WHAT IS NEEDED
All that is wanted is a word-for-word copy of the data from its first line to the line containing "(499, 403) = (445, 265): turquoise", both included.

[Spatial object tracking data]
----------

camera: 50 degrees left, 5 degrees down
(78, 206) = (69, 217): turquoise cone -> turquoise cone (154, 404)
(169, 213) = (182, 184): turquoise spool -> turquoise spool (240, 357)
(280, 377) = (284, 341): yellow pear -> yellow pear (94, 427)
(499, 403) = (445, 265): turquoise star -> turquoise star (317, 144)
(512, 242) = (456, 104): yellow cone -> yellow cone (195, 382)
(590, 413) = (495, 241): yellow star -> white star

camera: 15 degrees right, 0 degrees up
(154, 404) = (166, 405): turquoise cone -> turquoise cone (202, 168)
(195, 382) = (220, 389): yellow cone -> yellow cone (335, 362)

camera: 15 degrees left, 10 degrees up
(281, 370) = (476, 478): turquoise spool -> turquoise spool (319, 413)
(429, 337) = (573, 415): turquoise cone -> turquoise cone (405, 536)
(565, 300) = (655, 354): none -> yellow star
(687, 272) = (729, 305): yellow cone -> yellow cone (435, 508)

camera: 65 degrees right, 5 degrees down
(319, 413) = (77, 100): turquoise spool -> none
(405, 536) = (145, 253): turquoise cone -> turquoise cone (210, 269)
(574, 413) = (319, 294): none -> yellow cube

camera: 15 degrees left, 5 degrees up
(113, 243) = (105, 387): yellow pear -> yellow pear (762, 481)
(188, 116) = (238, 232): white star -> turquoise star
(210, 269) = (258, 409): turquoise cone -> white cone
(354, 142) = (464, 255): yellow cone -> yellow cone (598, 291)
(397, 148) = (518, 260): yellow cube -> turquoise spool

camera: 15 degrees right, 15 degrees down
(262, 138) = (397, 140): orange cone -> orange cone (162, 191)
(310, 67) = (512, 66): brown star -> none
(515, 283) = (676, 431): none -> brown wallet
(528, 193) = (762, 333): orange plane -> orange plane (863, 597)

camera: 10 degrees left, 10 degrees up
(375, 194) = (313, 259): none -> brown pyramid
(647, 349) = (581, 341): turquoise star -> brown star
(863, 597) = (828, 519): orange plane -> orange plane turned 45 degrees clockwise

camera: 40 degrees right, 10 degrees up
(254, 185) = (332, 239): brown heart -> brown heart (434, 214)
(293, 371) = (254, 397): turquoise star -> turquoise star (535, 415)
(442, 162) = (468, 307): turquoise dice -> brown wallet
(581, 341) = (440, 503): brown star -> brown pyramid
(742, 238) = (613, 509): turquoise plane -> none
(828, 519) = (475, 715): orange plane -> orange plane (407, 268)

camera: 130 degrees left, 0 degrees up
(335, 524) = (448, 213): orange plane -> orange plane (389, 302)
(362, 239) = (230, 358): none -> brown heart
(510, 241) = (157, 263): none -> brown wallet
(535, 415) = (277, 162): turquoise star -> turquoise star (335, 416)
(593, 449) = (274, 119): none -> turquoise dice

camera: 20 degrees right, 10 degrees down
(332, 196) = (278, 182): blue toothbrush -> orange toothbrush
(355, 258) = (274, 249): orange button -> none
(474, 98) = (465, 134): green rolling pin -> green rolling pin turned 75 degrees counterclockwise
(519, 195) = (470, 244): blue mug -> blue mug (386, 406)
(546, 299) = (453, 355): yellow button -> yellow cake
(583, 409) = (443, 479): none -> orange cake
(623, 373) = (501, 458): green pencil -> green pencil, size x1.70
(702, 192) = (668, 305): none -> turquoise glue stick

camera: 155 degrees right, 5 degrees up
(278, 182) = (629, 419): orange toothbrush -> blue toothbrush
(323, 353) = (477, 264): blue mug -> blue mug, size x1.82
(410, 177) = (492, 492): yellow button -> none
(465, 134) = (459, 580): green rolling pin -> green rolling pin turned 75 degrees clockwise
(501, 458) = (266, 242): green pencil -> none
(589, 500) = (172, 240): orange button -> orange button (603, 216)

----------

WRITTEN SOLUTION
camera: 50 degrees left, 5 degrees down
(78, 206) = (69, 217): turquoise cone -> turquoise cone (154, 404)
(169, 213) = (182, 184): turquoise spool -> turquoise spool (240, 357)
(280, 377) = (284, 341): yellow pear -> yellow pear (94, 427)
(499, 403) = (445, 265): turquoise star -> turquoise star (317, 144)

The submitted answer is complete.